## Work required
The reply to the records below should contain exactly the lines from the line with "removed: BrownCactus [337, 45, 387, 122];" through the line with "moved: BrownSandBucket [141, 236, 220, 332]", and nothing besides.

## Data supplied
******
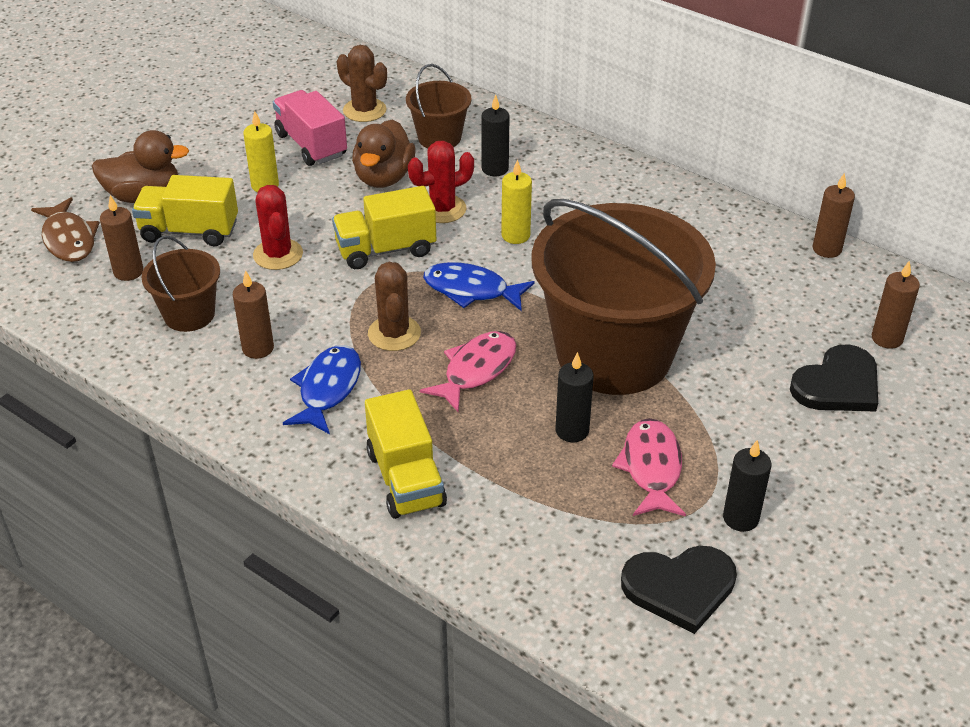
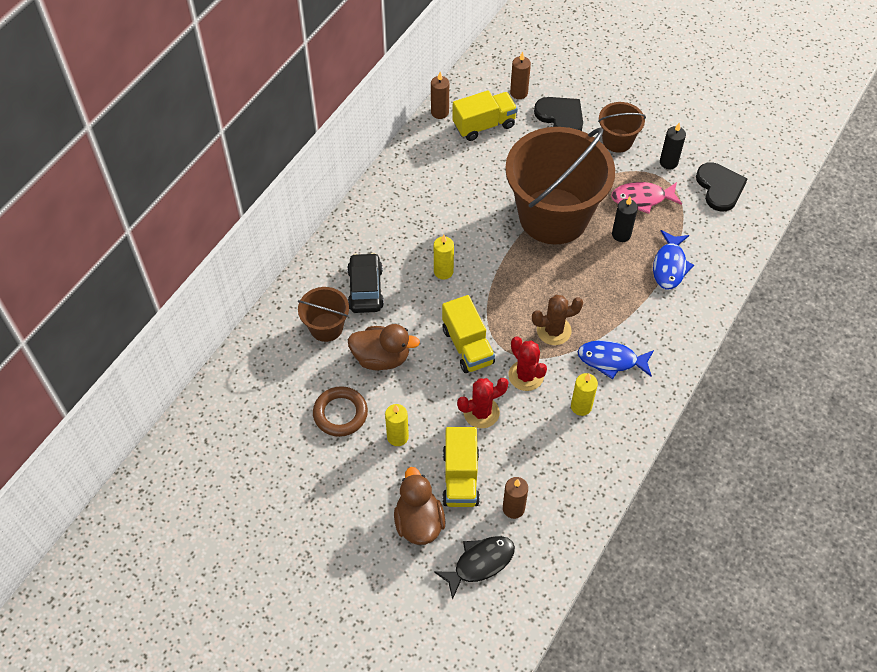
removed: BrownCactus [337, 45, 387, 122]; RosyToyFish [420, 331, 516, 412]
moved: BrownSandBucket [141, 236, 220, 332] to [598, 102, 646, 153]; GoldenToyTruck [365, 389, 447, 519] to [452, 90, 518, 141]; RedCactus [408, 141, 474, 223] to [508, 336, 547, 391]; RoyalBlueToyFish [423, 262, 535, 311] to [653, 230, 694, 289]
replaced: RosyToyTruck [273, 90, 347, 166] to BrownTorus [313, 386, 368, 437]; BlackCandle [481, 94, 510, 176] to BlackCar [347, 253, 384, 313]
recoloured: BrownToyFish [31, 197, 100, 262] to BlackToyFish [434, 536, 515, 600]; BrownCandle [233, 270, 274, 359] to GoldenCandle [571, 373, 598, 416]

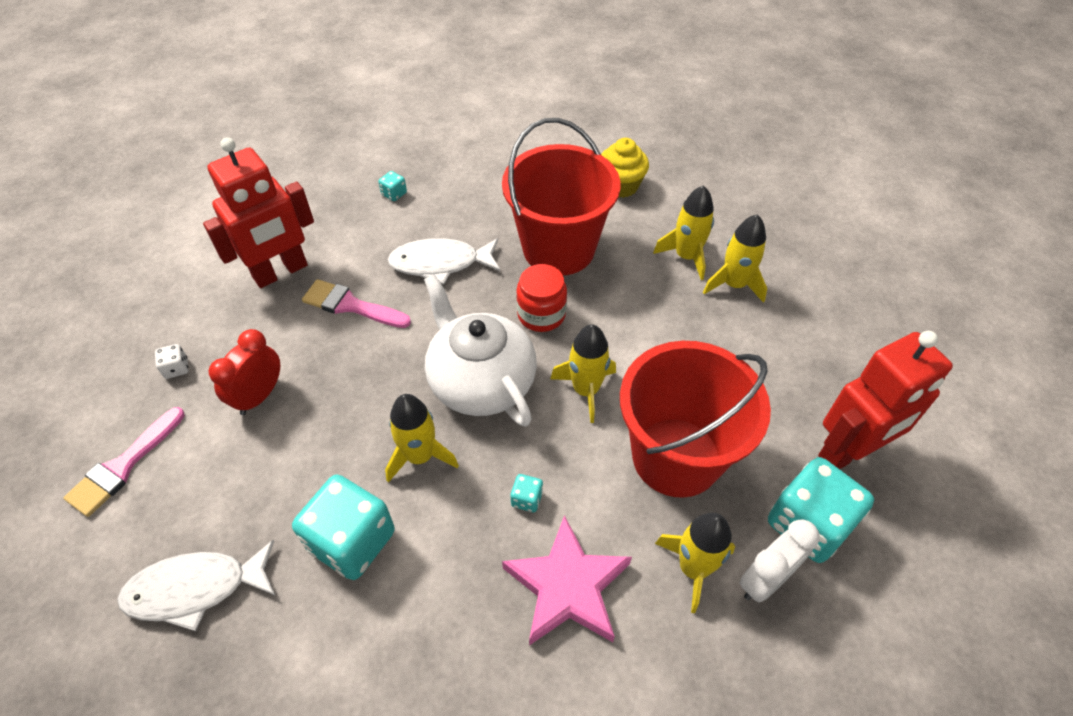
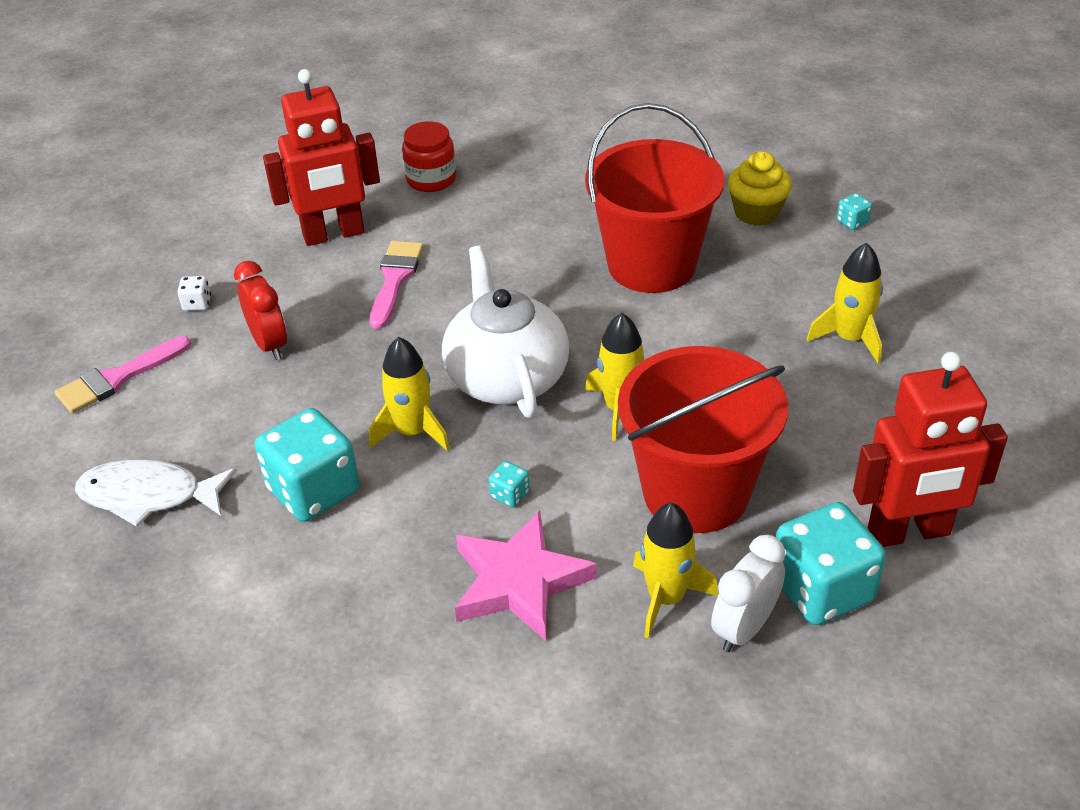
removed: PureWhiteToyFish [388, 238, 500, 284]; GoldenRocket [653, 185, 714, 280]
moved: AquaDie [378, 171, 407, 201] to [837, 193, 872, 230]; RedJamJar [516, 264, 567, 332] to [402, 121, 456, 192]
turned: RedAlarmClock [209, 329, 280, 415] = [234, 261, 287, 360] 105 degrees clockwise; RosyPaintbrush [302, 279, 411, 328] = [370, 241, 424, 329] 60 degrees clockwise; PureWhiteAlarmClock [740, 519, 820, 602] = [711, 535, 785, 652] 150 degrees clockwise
******
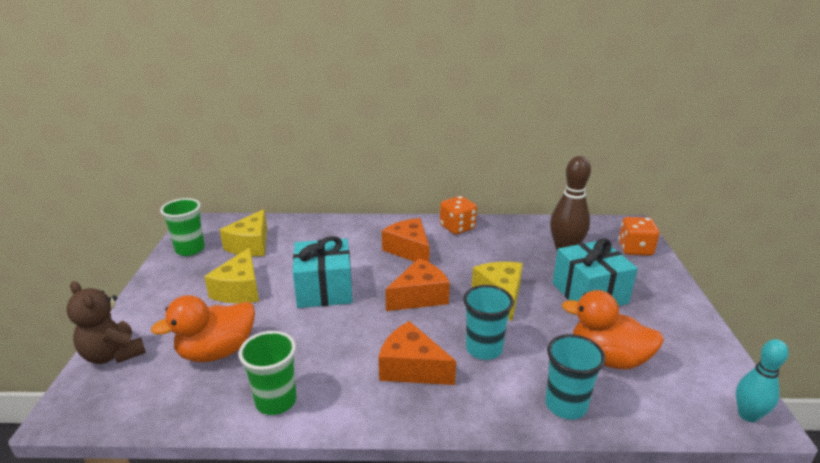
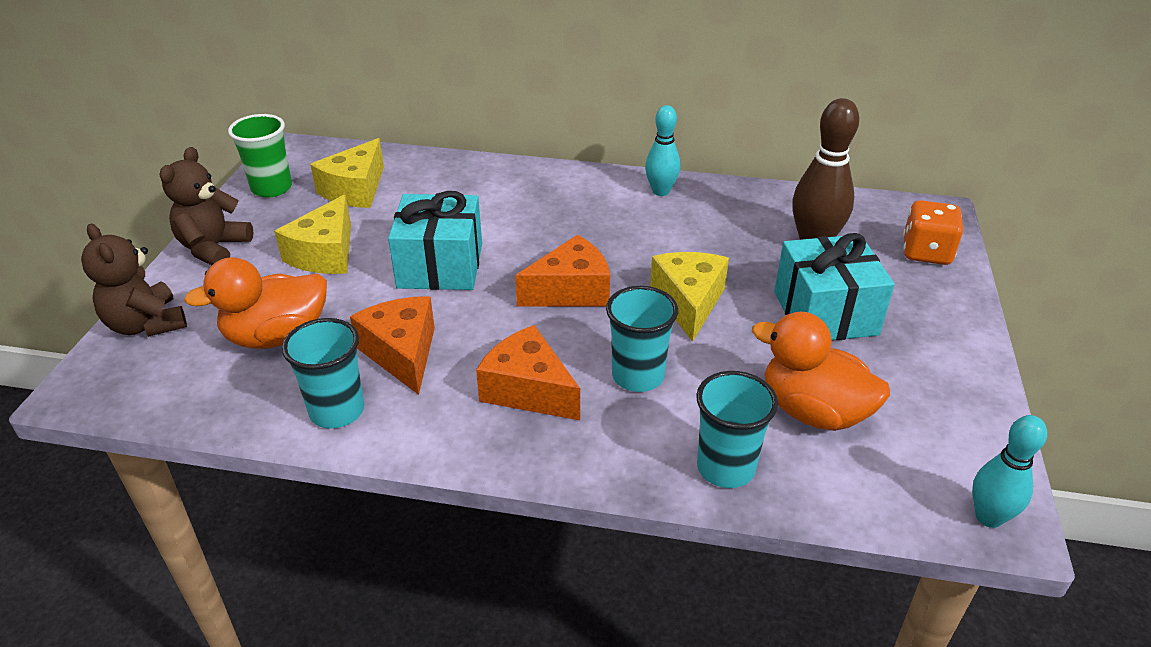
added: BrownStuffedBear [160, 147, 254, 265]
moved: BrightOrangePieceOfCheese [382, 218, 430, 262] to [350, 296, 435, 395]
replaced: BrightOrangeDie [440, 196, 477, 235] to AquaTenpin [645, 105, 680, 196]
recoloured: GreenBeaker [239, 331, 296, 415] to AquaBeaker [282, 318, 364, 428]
******
## Finished task
removed: BrownCactus [337, 45, 387, 122]; RosyToyFish [420, 331, 516, 412]
moved: BrownSandBucket [141, 236, 220, 332] to [598, 102, 646, 153]; GoldenToyTruck [365, 389, 447, 519] to [452, 90, 518, 141]; RedCactus [408, 141, 474, 223] to [508, 336, 547, 391]; RoyalBlueToyFish [423, 262, 535, 311] to [653, 230, 694, 289]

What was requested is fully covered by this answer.